§ Exercise aim: Reproduce every line of the entries below verbatim, omitting the pictures.

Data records
..........

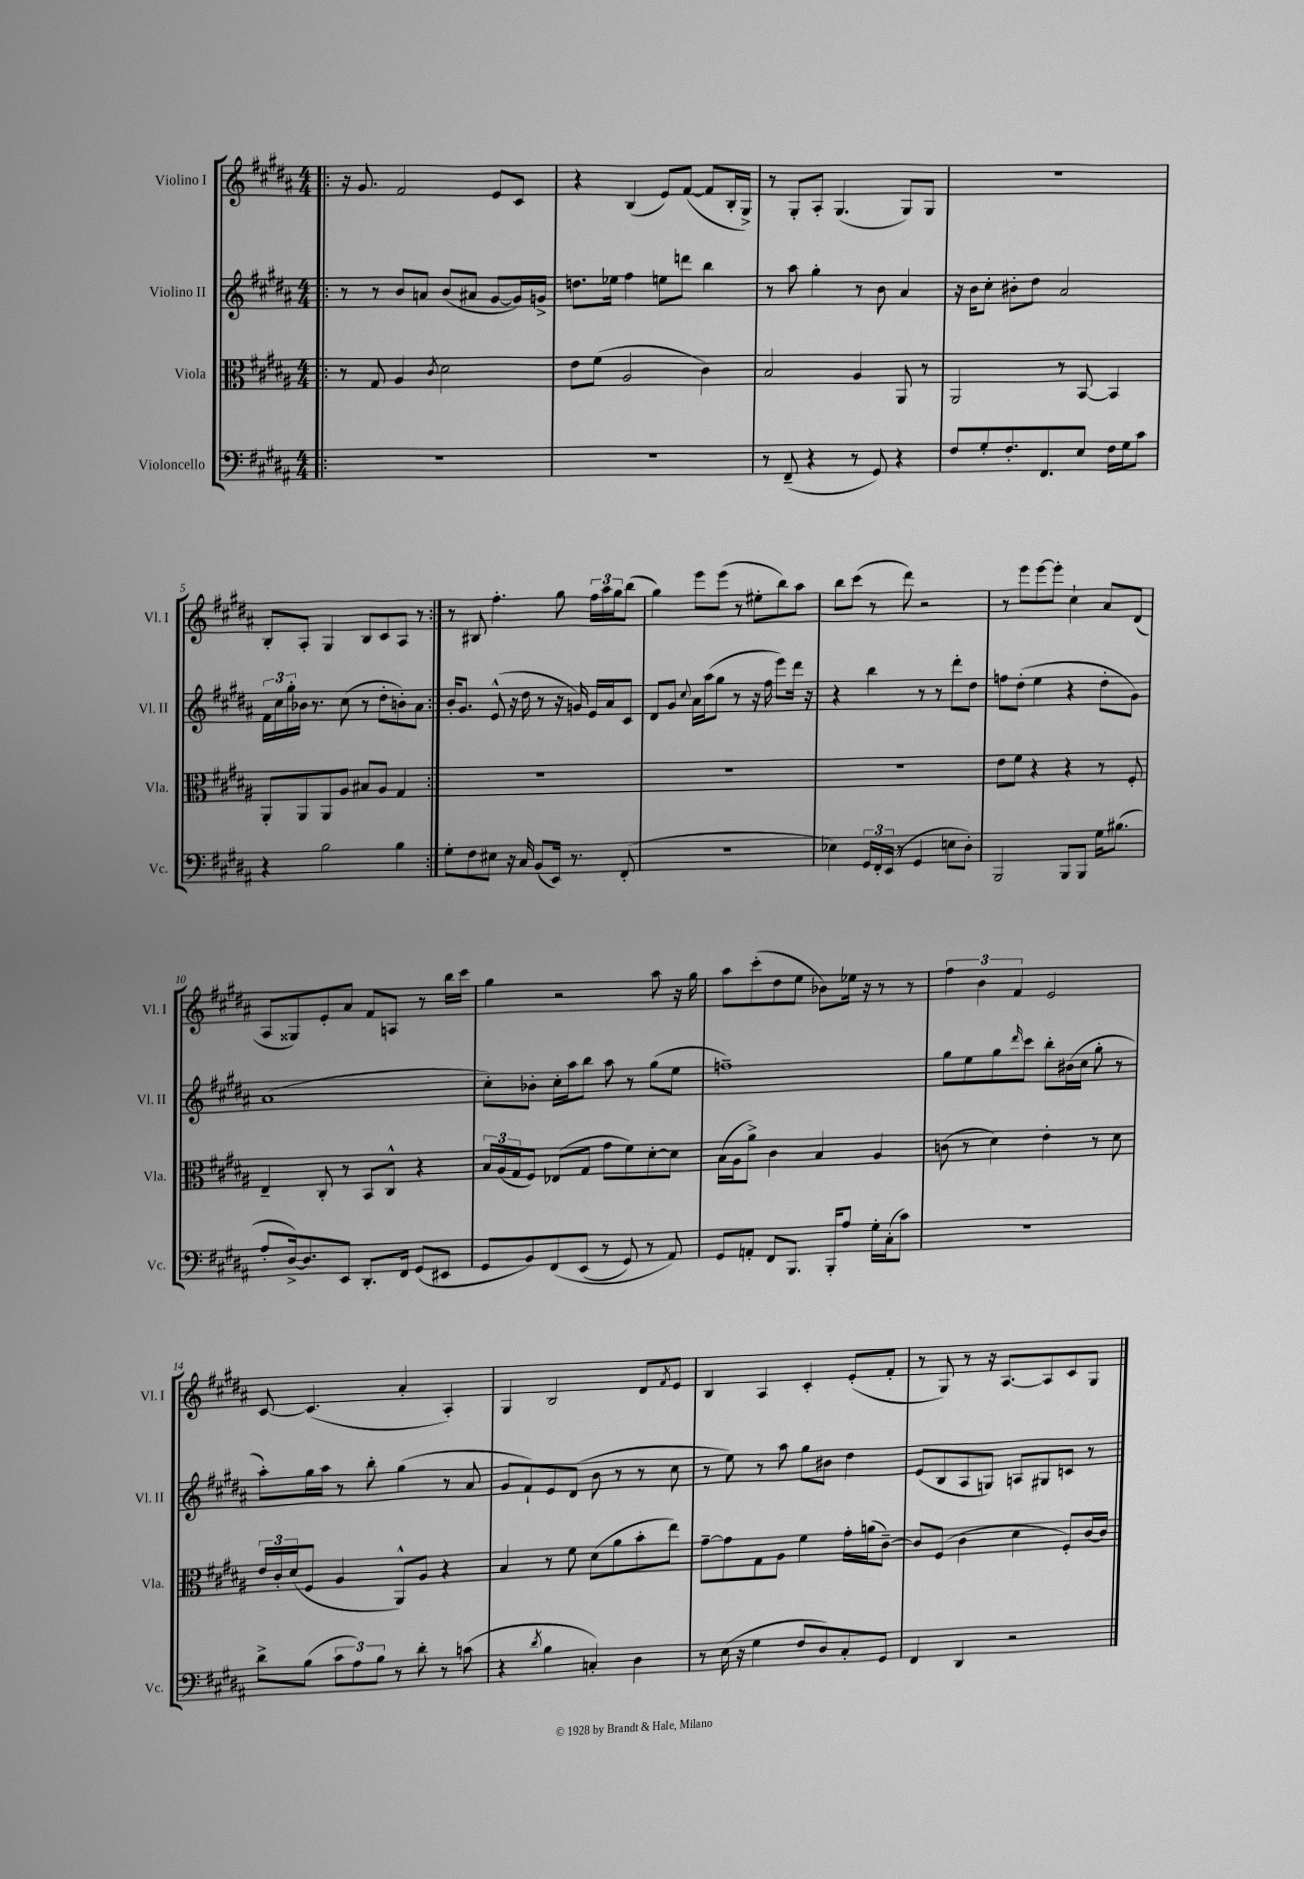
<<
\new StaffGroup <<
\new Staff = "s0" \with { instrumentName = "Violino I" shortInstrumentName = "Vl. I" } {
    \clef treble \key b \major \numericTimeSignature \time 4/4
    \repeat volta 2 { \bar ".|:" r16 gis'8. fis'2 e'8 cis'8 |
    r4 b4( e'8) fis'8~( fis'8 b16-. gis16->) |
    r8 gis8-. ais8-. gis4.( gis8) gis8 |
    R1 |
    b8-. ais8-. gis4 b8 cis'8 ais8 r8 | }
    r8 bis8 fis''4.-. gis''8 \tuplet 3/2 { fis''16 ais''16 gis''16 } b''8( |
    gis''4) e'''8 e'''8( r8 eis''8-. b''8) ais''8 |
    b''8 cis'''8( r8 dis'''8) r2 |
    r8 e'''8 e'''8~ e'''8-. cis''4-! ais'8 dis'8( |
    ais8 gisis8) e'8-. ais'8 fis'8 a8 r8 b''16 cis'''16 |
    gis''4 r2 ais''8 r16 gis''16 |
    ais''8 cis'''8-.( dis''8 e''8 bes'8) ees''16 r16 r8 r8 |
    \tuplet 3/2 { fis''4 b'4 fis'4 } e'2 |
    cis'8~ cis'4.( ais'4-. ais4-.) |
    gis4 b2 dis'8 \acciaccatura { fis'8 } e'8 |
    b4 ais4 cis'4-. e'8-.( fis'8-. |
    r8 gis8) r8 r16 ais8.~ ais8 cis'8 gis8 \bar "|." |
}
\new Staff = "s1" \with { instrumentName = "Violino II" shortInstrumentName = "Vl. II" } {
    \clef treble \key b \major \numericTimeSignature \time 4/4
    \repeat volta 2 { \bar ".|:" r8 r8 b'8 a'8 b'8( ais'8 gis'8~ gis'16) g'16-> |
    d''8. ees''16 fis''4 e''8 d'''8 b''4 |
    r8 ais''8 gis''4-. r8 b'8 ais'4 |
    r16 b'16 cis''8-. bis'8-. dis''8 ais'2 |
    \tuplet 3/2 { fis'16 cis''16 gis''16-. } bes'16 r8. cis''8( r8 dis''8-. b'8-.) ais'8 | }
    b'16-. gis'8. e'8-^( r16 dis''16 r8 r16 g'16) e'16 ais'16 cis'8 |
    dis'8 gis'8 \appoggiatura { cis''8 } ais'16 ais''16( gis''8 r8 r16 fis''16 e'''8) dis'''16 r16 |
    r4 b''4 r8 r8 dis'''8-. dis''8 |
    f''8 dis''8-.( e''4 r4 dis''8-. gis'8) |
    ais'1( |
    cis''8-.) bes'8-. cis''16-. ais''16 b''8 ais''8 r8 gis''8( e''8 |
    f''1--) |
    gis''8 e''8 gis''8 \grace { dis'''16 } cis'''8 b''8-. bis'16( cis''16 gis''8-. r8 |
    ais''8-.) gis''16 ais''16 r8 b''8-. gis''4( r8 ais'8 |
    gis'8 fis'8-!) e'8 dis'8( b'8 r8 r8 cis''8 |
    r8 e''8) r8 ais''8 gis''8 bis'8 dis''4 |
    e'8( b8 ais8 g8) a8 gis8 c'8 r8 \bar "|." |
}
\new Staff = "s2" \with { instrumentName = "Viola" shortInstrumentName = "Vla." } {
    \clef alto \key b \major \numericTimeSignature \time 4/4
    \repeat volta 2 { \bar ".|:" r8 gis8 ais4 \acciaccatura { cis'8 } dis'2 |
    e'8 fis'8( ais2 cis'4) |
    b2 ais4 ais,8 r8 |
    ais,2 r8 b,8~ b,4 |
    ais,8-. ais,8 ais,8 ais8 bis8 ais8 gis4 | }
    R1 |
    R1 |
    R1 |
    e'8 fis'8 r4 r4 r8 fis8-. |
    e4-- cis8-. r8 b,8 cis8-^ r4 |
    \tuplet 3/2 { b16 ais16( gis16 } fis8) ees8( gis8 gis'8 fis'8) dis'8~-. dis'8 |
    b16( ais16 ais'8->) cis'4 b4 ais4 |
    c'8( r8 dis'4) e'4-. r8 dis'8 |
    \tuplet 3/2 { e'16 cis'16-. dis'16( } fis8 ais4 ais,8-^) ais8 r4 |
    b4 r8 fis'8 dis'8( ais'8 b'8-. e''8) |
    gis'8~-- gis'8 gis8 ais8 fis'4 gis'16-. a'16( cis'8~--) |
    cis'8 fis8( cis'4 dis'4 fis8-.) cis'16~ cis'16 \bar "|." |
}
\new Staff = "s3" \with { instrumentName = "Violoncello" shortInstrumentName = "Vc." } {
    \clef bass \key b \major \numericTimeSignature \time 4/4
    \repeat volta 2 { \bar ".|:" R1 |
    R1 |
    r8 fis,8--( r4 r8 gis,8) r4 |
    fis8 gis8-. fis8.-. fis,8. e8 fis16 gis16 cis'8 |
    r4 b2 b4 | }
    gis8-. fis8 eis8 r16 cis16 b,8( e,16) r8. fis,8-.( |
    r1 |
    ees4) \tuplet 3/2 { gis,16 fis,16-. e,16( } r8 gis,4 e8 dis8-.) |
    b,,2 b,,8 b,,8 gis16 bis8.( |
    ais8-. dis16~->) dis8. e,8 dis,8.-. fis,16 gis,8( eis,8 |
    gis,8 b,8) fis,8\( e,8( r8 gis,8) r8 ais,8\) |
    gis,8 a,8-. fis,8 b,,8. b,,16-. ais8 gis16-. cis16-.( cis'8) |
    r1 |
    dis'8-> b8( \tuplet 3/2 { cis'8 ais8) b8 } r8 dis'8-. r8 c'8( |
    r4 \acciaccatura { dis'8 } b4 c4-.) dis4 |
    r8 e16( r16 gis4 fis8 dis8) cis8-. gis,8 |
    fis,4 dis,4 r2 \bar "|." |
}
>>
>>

..........

§ Full answer:
<<
\new StaffGroup <<
\new Staff = "s0" \with { instrumentName = "Violino I" shortInstrumentName = "Vl. I" } {
    \clef treble \key b \major \numericTimeSignature \time 4/4
    \repeat volta 2 { \bar ".|:" r16 gis'8. fis'2 e'8 cis'8 |
    r4 b4( e'8) fis'8~( fis'8 b16-. gis16->) |
    r8 gis8-. ais8-. gis4.( gis8) gis8 |
    R1 |
    b8-. ais8-. gis4 b8 cis'8 ais8 r8 | }
    r8 bis8 fis''4.-. gis''8 \tuplet 3/2 { fis''16 ais''16 gis''16 } b''8( |
    gis''4) e'''8 e'''8( r8 eis''8-. b''8) ais''8 |
    b''8 cis'''8( r8 dis'''8) r2 |
    r8 e'''8 e'''8~ e'''8-. cis''4-! ais'8 dis'8( |
    ais8 gisis8) e'8-. ais'8 fis'8 a8 r8 b''16 cis'''16 |
    gis''4 r2 ais''8 r16 gis''16 |
    ais''8 cis'''8-.( dis''8 e''8 bes'8) ees''16 r16 r8 r8 |
    \tuplet 3/2 { fis''4 b'4 fis'4 } e'2 |
    cis'8~ cis'4.( ais'4-. ais4-.) |
    gis4 b2 dis'8 \acciaccatura { fis'8 } e'8 |
    b4 ais4 cis'4-. e'8-.( fis'8-. |
    r8 gis8) r8 r16 ais8.~ ais8 cis'8 gis8 \bar "|." |
}
\new Staff = "s1" \with { instrumentName = "Violino II" shortInstrumentName = "Vl. II" } {
    \clef treble \key b \major \numericTimeSignature \time 4/4
    \repeat volta 2 { \bar ".|:" r8 r8 b'8 a'8 b'8( ais'8 gis'8~ gis'16) g'16-> |
    d''8. ees''16 fis''4 e''8 d'''8 b''4 |
    r8 ais''8 gis''4-. r8 b'8 ais'4 |
    r16 b'16 cis''8-. bis'8-. dis''8 ais'2 |
    \tuplet 3/2 { fis'16 cis''16 gis''16-. } bes'16 r8. cis''8( r8 dis''8-. b'8-.) ais'8 | }
    b'16-. gis'8. e'8-^( r16 dis''16 r8 r16 g'16) e'16 ais'16 cis'8 |
    dis'8 gis'8 \appoggiatura { cis''8 } ais'16 ais''16( gis''8 r8 r16 fis''16 e'''8) dis'''16 r16 |
    r4 b''4 r8 r8 dis'''8-. dis''8 |
    f''8 dis''8-.( e''4 r4 dis''8-. gis'8) |
    ais'1( |
    cis''8-.) bes'8-. cis''16-. ais''16 b''8 ais''8 r8 gis''8( e''8 |
    f''1--) |
    gis''8 e''8 gis''8 \grace { dis'''16 } cis'''8 b''8-. bis'16( cis''16 gis''8-. r8 |
    ais''8-.) gis''16 ais''16 r8 b''8-. gis''4( r8 ais'8 |
    gis'8 fis'8-!) e'8 dis'8( b'8 r8 r8 cis''8 |
    r8 e''8) r8 ais''8 gis''8 bis'8 dis''4 |
    e'8( b8 ais8 g8) a8 gis8 c'8 r8 \bar "|." |
}
\new Staff = "s2" \with { instrumentName = "Viola" shortInstrumentName = "Vla." } {
    \clef alto \key b \major \numericTimeSignature \time 4/4
    \repeat volta 2 { \bar ".|:" r8 gis8 ais4 \acciaccatura { cis'8 } dis'2 |
    e'8 fis'8( ais2 cis'4) |
    b2 ais4 ais,8 r8 |
    ais,2 r8 b,8~ b,4 |
    ais,8-. ais,8 ais,8 ais8 bis8 ais8 gis4 | }
    R1 |
    R1 |
    R1 |
    e'8 fis'8 r4 r4 r8 fis8-. |
    e4-- cis8-. r8 b,8 cis8-^ r4 |
    \tuplet 3/2 { b16 ais16( gis16 } fis8) ees8( gis8 gis'8 fis'8) dis'8~-. dis'8 |
    b16( ais16 ais'8->) cis'4 b4 ais4 |
    c'8( r8 dis'4) e'4-. r8 dis'8 |
    \tuplet 3/2 { e'16 cis'16-. dis'16( } fis8 ais4 ais,8-^) ais8 r4 |
    b4 r8 fis'8 dis'8( ais'8 b'8-. e''8) |
    gis'8~-- gis'8 gis8 ais8 fis'4 gis'16-. a'16( cis'8~--) |
    cis'8 fis8( cis'4 dis'4 fis8-.) cis'16~ cis'16 \bar "|." |
}
\new Staff = "s3" \with { instrumentName = "Violoncello" shortInstrumentName = "Vc." } {
    \clef bass \key b \major \numericTimeSignature \time 4/4
    \repeat volta 2 { \bar ".|:" R1 |
    R1 |
    r8 fis,8--( r4 r8 gis,8) r4 |
    fis8 gis8-. fis8.-. fis,8. e8 fis16 gis16 cis'8 |
    r4 b2 b4 | }
    gis8-. fis8 eis8 r16 cis16 b,8( e,16) r8. fis,8-.( |
    r1 |
    ees4) \tuplet 3/2 { gis,16 fis,16-. e,16( } r8 gis,4 e8 dis8-.) |
    b,,2 b,,8 b,,8 gis16 bis8.( |
    ais8-. dis16~->) dis8. e,8 dis,8.-. fis,16 gis,8( eis,8 |
    gis,8 b,8) fis,8\( e,8( r8 gis,8) r8 ais,8\) |
    gis,8 a,8-. fis,8 b,,8. b,,16-. ais8 gis16-. cis16-.( cis'8) |
    r1 |
    dis'8-> b8( \tuplet 3/2 { cis'8 ais8) b8 } r8 dis'8-. r8 c'8( |
    r4 \acciaccatura { dis'8 } b4 c4-.) dis4 |
    r8 e16( r16 gis4 fis8 dis8) cis8-. gis,8 |
    fis,4 dis,4 r2 \bar "|." |
}
>>
>>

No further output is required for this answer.